◆ THE DATA:
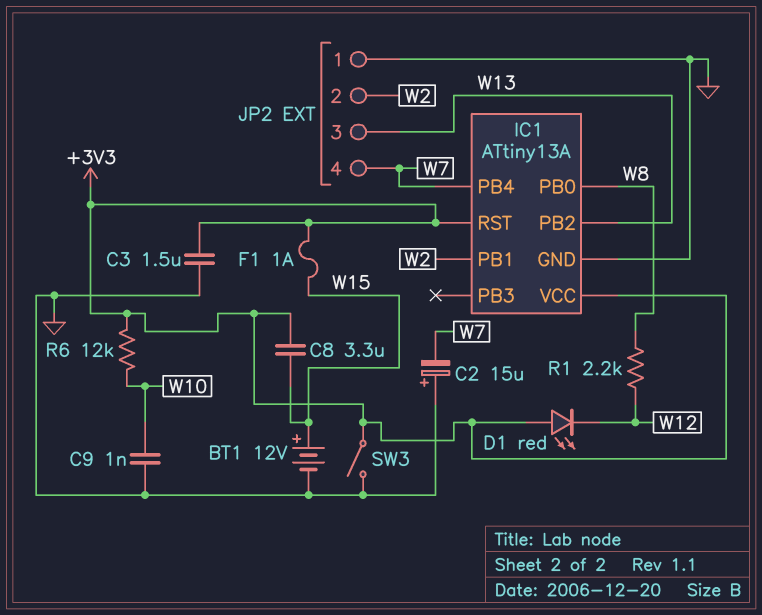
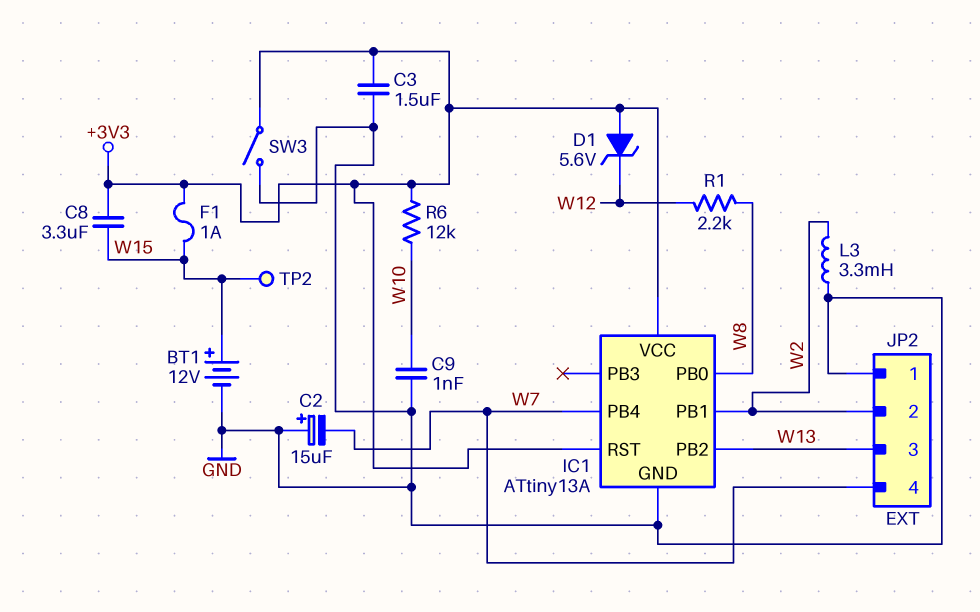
D1: LED red (A +3V3, K W12) -> zener 5.6V (A +3V3, K W12)
L3: none -> 3.3mH (GND, W2)
TP2: none -> test point (W15)

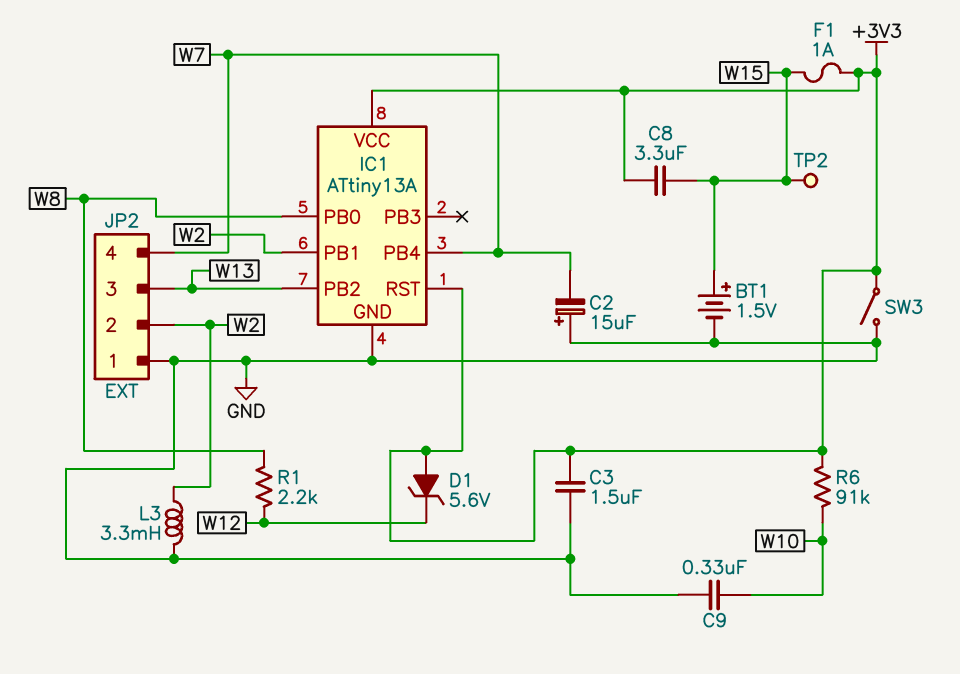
BT1: 12V (plus W15, minus GND) -> 1.5V (plus W15, minus GND)
C9: 1nF (GND, W10) -> 330nF (GND, W10)
R6: 12k (+3V3, W10) -> 91k (+3V3, W10)

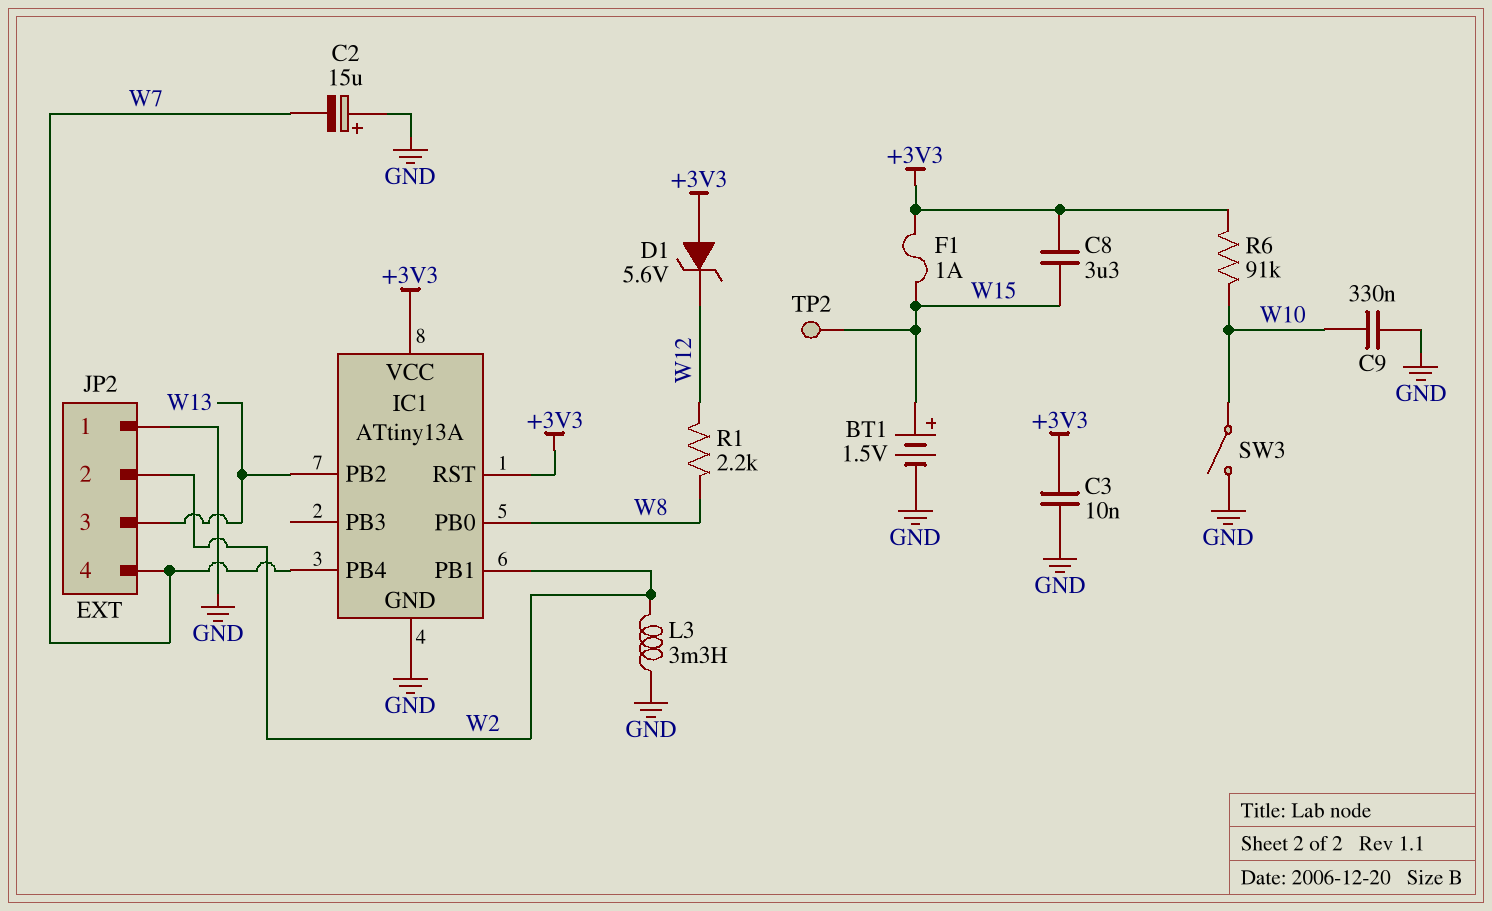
C3: 1.5uF (+3V3, GND) -> 10nF (+3V3, GND)
SW3: switch (+3V3, GND) -> switch (GND, W10)

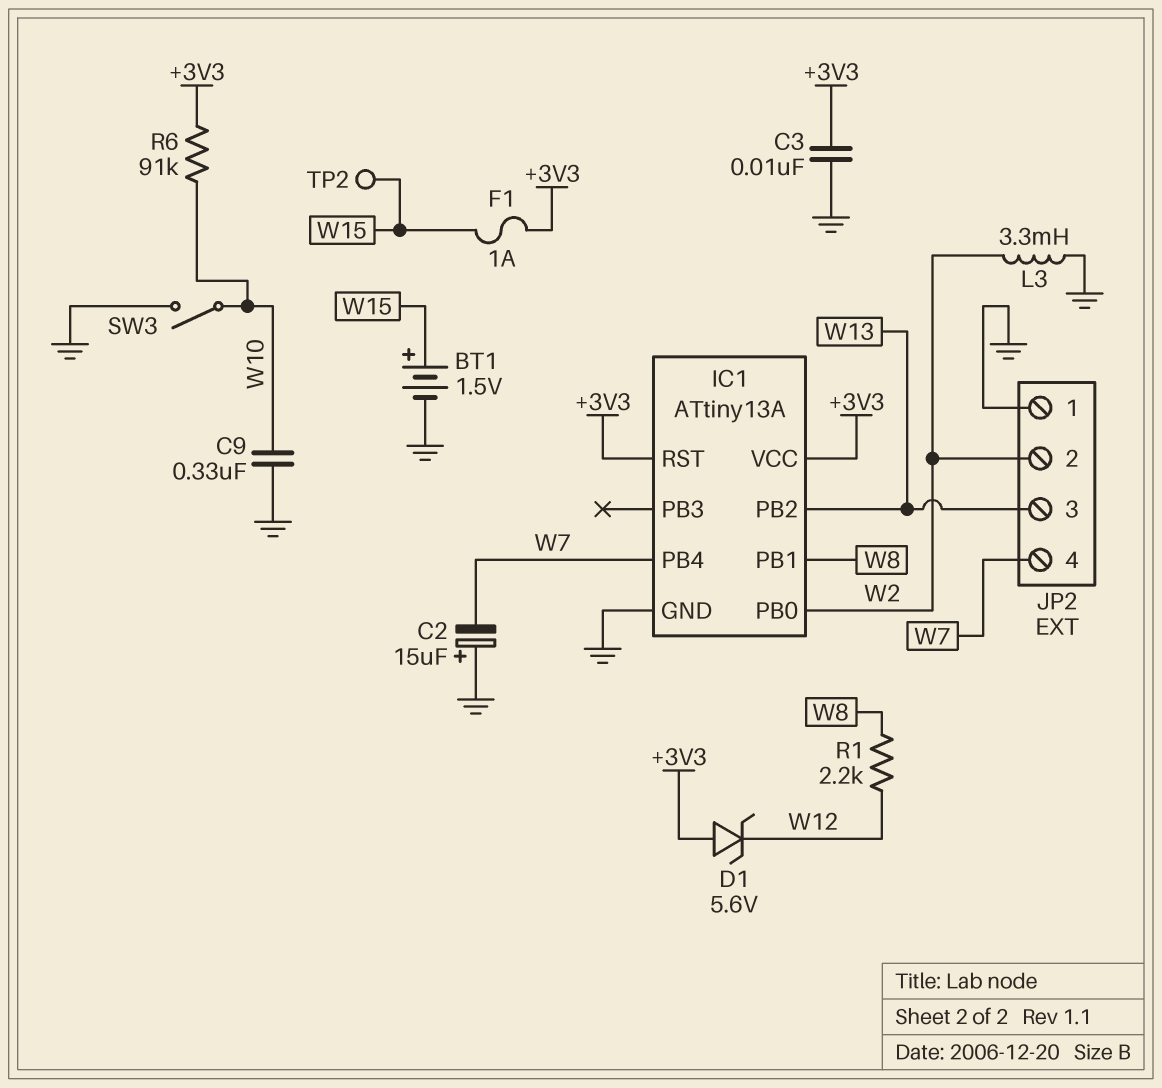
C8: 3.3uF (+3V3, W15) -> none
IC1 pin PB0: W8 -> W2
IC1 pin PB1: W2 -> W8

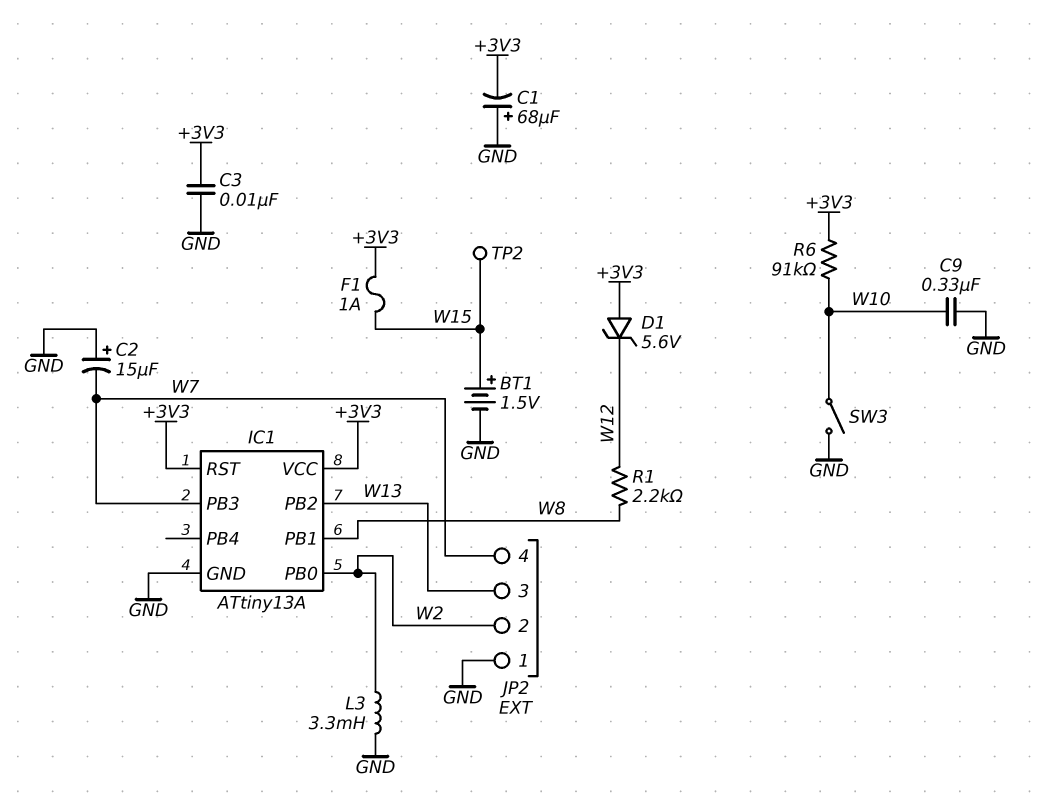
C1: none -> 68uF (plus GND, minus +3V3)
IC1 pin PB3: none -> W7
IC1 pin PB4: W7 -> none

◆ ABOUT THIS TASK:
The answer should be the full material above, printed exactly, with no pictures in it.

◆ OUTPUT FOR THIS EXERCISE:
D1: LED red (A +3V3, K W12) -> zener 5.6V (A +3V3, K W12)
L3: none -> 3.3mH (GND, W2)
TP2: none -> test point (W15)

BT1: 12V (plus W15, minus GND) -> 1.5V (plus W15, minus GND)
C9: 1nF (GND, W10) -> 330nF (GND, W10)
R6: 12k (+3V3, W10) -> 91k (+3V3, W10)

C3: 1.5uF (+3V3, GND) -> 10nF (+3V3, GND)
SW3: switch (+3V3, GND) -> switch (GND, W10)

C8: 3.3uF (+3V3, W15) -> none
IC1 pin PB0: W8 -> W2
IC1 pin PB1: W2 -> W8

C1: none -> 68uF (plus GND, minus +3V3)
IC1 pin PB3: none -> W7
IC1 pin PB4: W7 -> none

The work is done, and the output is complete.